** Opening Supplied records block **
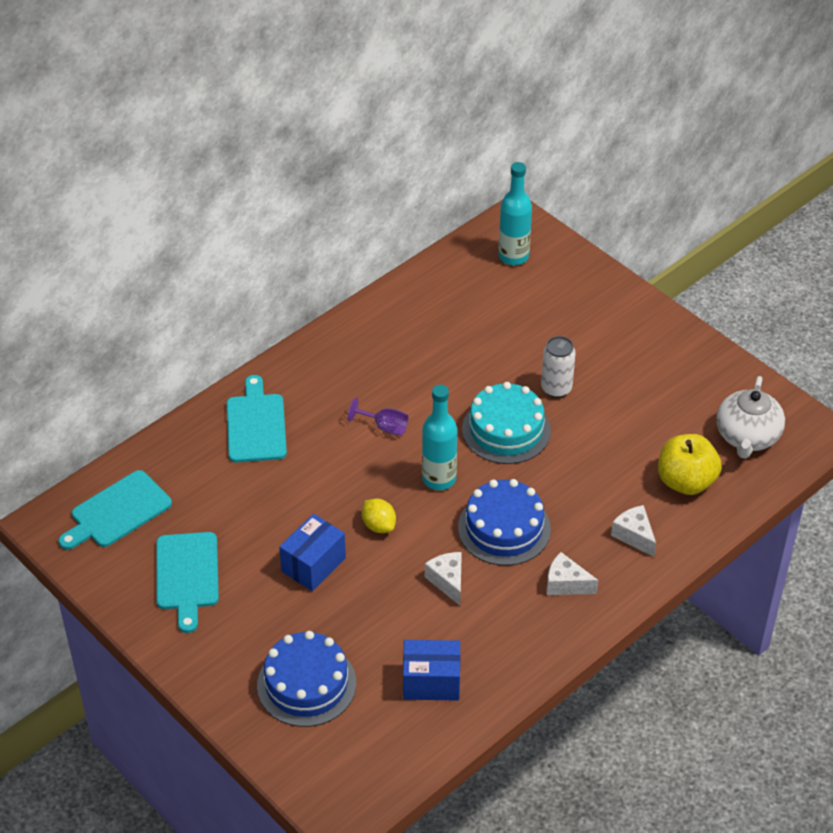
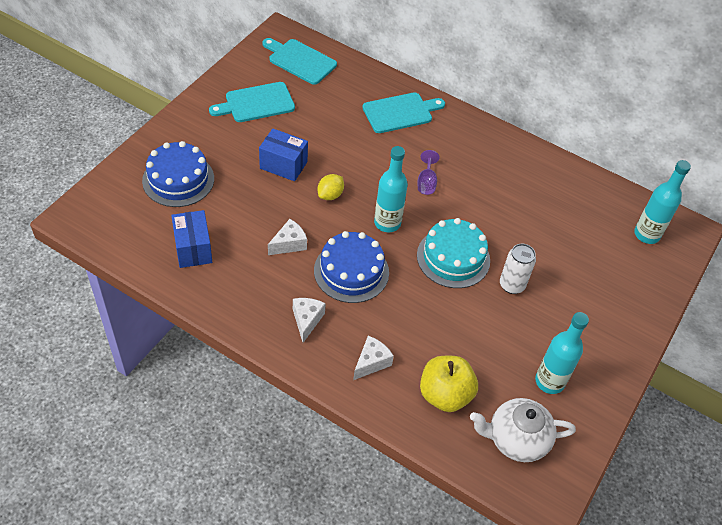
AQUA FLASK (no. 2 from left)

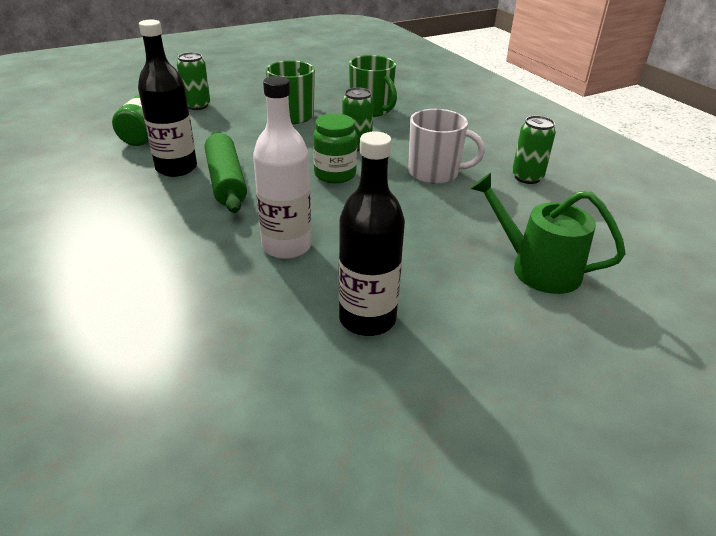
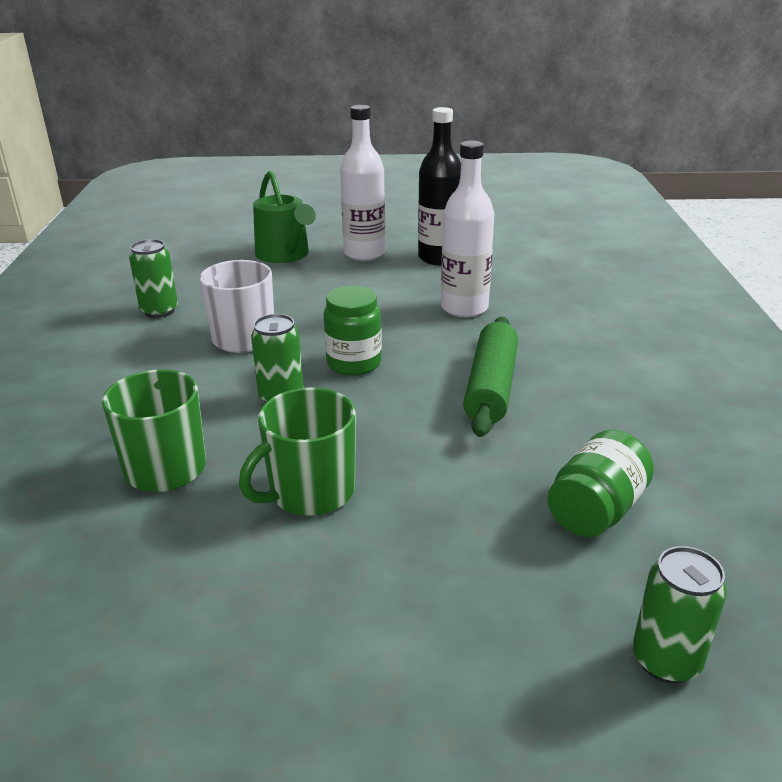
BLACK FLASK (no. 1 from left in the first image)
GREEN SODA CAN (no. 3 from left)
WHITE FLASK (no. 1 from left)

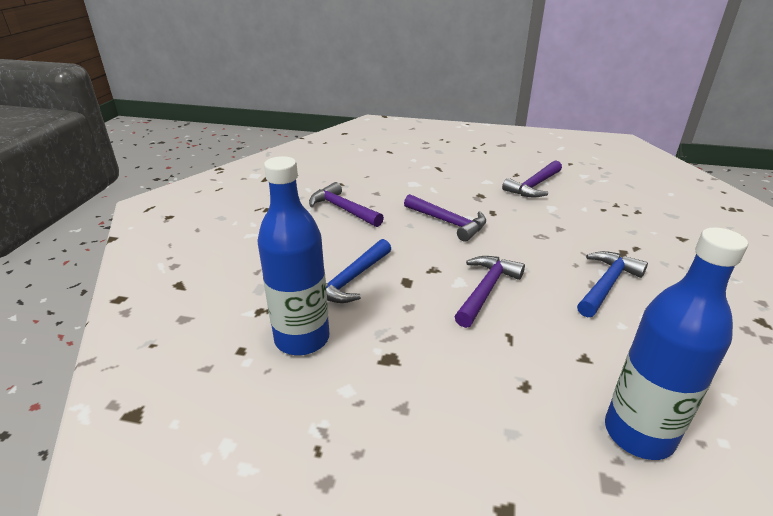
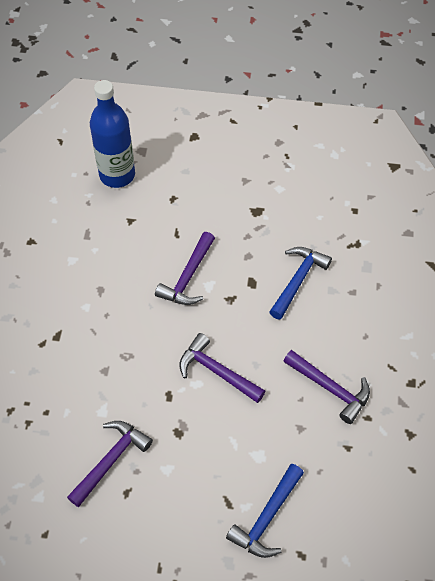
BLUE FLASK (no. 1 from left in the first image)
BLUE CLAW HAMMER (no. 1 from left)

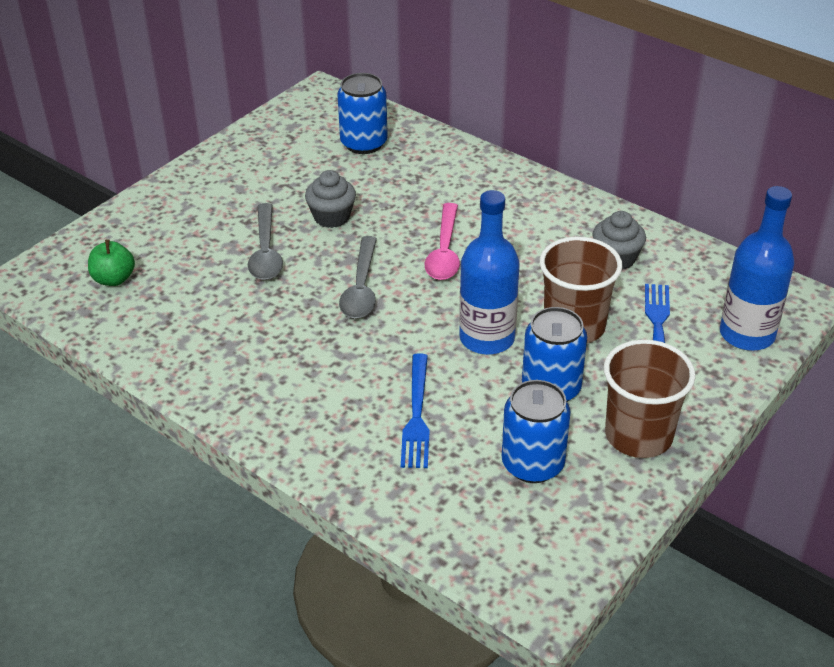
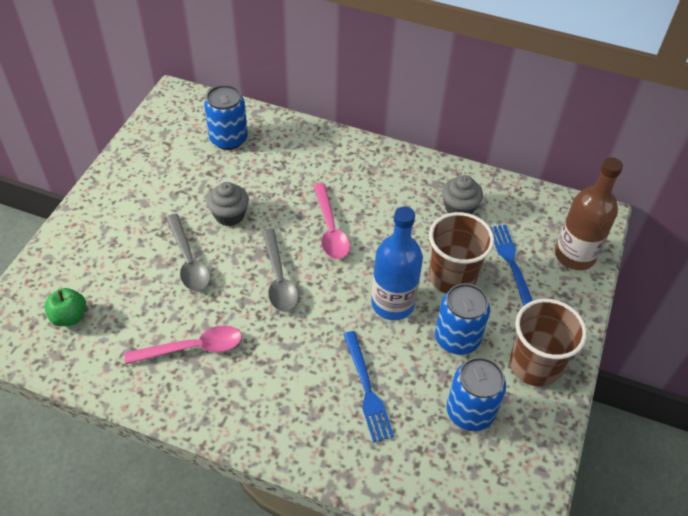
BROWN FLASK
ROSY SPOON (no. 1 from left)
** Closing Supplied records block **
# Task
Every picture stays out; reproduce exactly the lines from the one with "BLUE FLASK (no." through the last line of the data above.

# Answer below
BLUE FLASK (no. 1 from left in the first image)
BLUE CLAW HAMMER (no. 1 from left)

BROWN FLASK
ROSY SPOON (no. 1 from left)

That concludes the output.